Below are records to give again exactly; omit each image they contain.

** Working data follows **

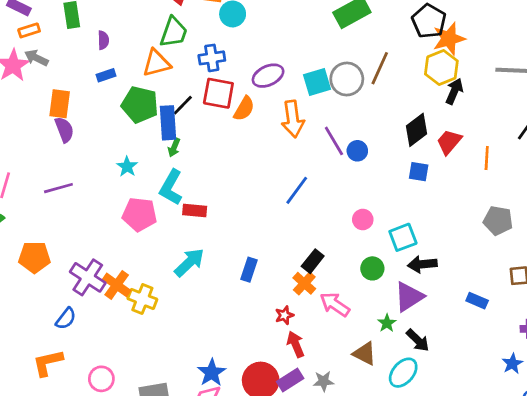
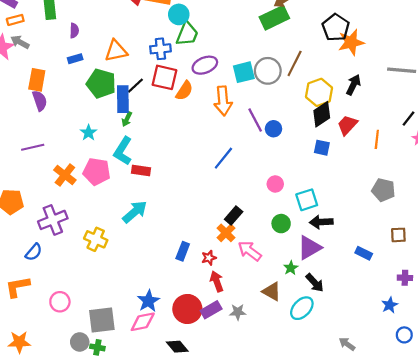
green trapezoid: (174, 32) -> (187, 34), moved
yellow hexagon: (441, 68) -> (319, 92), moved
blue rectangle: (249, 270) -> (183, 251), moved
purple cross: (88, 277) -> (53, 220), turned 32
orange cross: (117, 285) -> (65, 175), moved

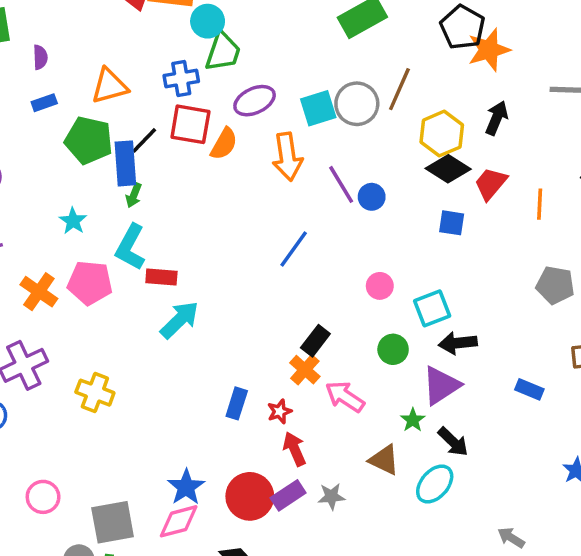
black diamond: (322, 114) -> (448, 169), turned 70
cyan arrow: (135, 212) -> (180, 320), moved

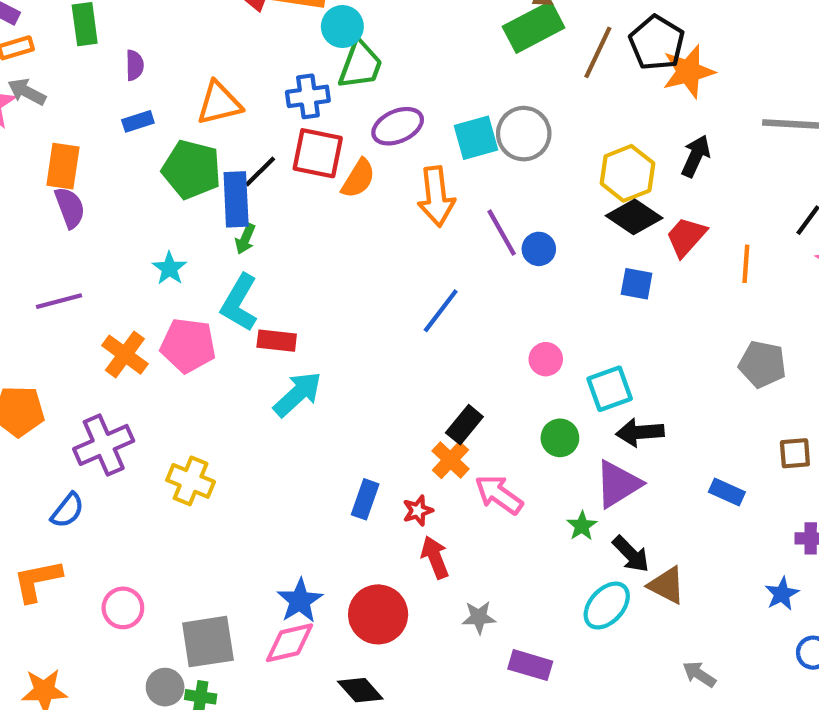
brown line: (399, 89) -> (598, 52), moved
brown triangle: (384, 460) -> (667, 585), moved
purple rectangle: (288, 495) -> (530, 665), moved, turned 48

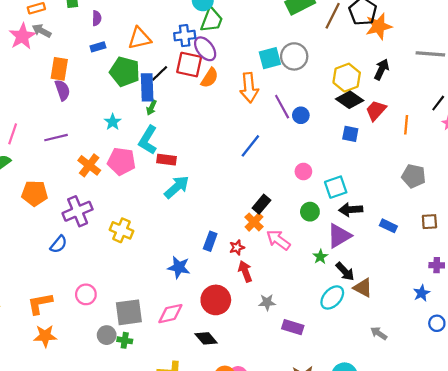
purple ellipse: (398, 126) -> (205, 49), moved, turned 75
blue rectangle: (727, 492) -> (388, 226), moved
orange L-shape: (37, 581) -> (40, 304), moved
blue star: (300, 601) -> (179, 267), moved, turned -30

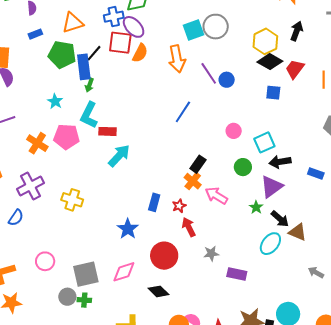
blue star: (179, 267) -> (128, 229), turned 30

** End of Working data **

Solution.
green trapezoid: (174, 32) -> (187, 34), moved
yellow hexagon: (441, 68) -> (319, 92), moved
blue rectangle: (249, 270) -> (183, 251), moved
purple cross: (88, 277) -> (53, 220), turned 32
orange cross: (117, 285) -> (65, 175), moved

black diamond: (322, 114) -> (448, 169), turned 70
cyan arrow: (135, 212) -> (180, 320), moved

brown line: (399, 89) -> (598, 52), moved
brown triangle: (384, 460) -> (667, 585), moved
purple rectangle: (288, 495) -> (530, 665), moved, turned 48

purple ellipse: (398, 126) -> (205, 49), moved, turned 75
blue rectangle: (727, 492) -> (388, 226), moved
orange L-shape: (37, 581) -> (40, 304), moved
blue star: (300, 601) -> (179, 267), moved, turned -30

blue star: (179, 267) -> (128, 229), turned 30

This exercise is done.